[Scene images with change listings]
- Opening Delimiter -

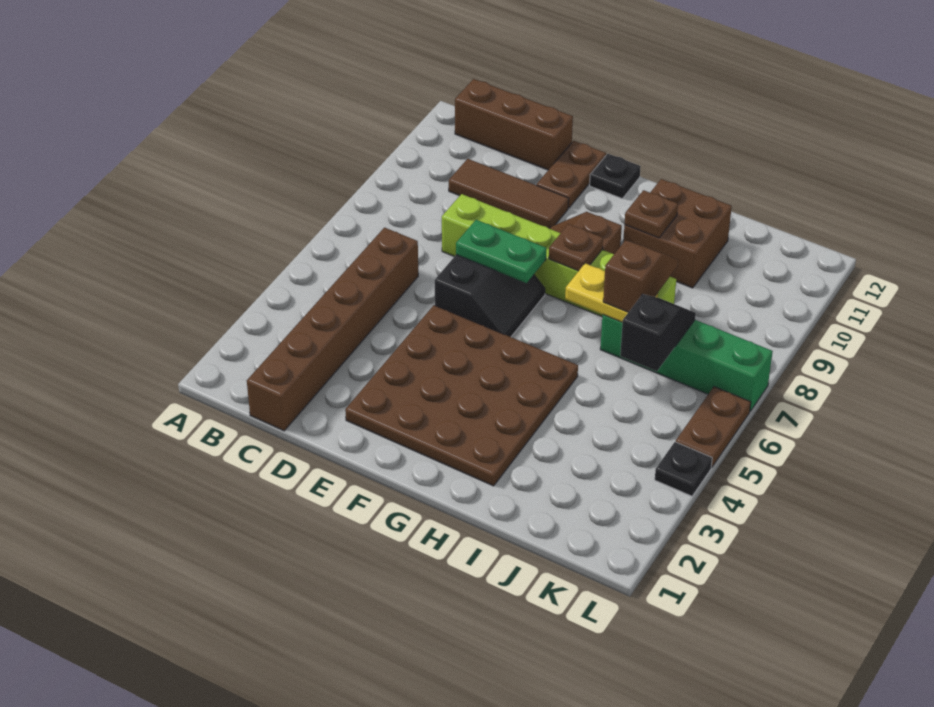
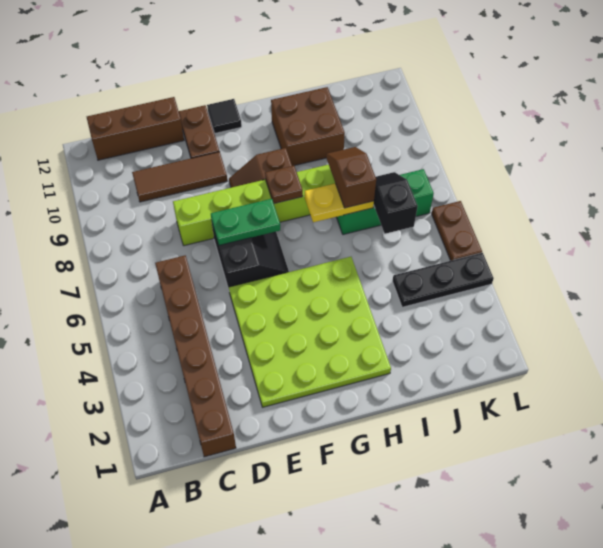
brown plate E2:H5 level 1 -> lime plate E2:H5 level 1
black plate F12 level 1 -> black tile F12 level 1
brown plate H10 level 2 -> none
green brick I7:L7 level 1 -> green brick I7:K7 level 1
black plate L4 level 1 -> black plate J4:L4 level 1

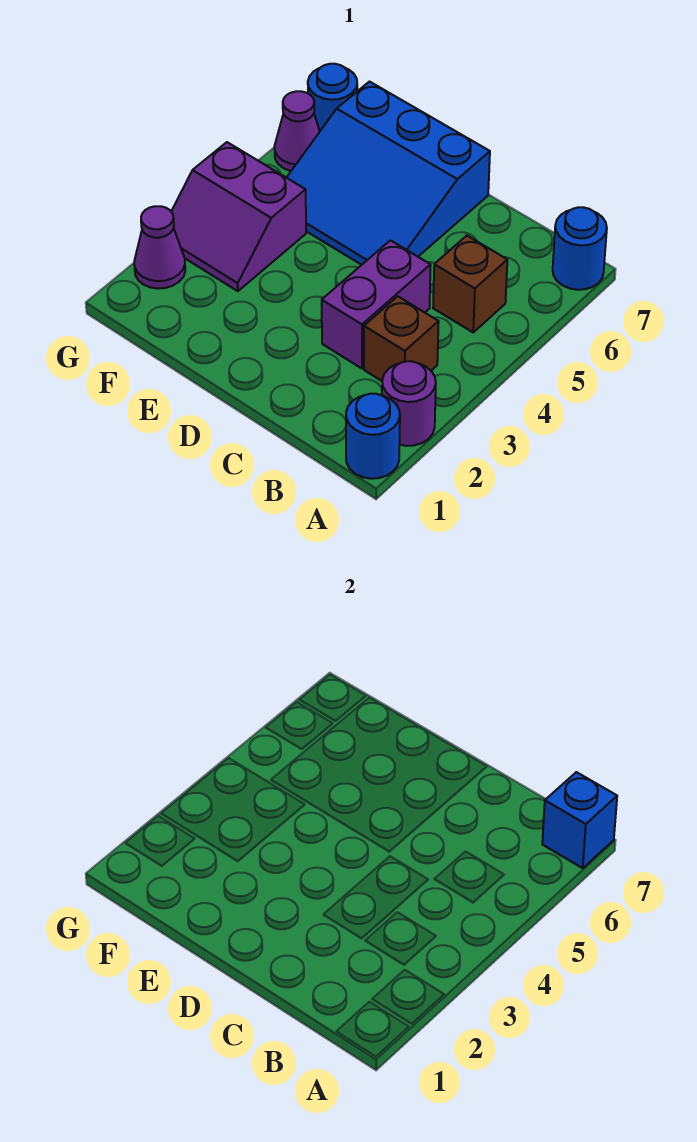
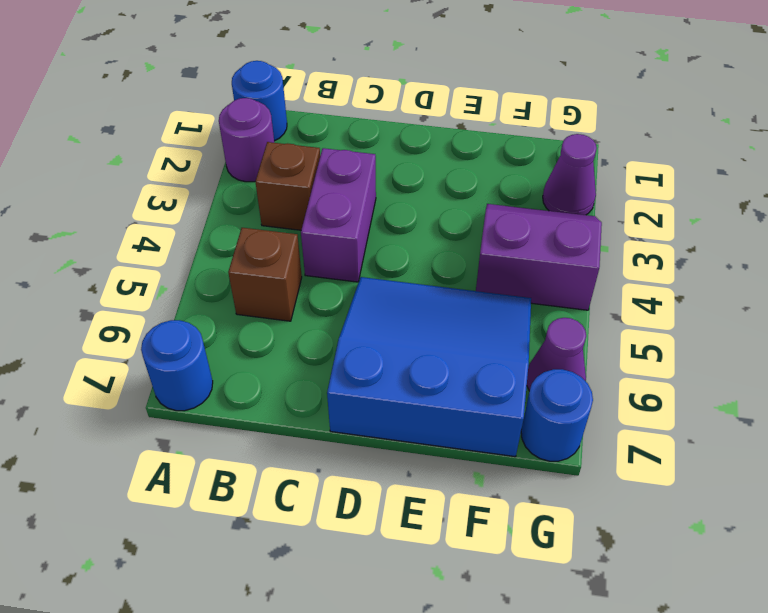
blue brick A7 level 2 -> none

- Closing Delimiter -

- What the task asks -
Leave every picture out, and repeat exactly the lines from the one containing "brown plate H10 level 2 -> none" through the last line of the entries, both ends included.

- Solved problem -
brown plate H10 level 2 -> none
green brick I7:L7 level 1 -> green brick I7:K7 level 1
black plate L4 level 1 -> black plate J4:L4 level 1

blue brick A7 level 2 -> none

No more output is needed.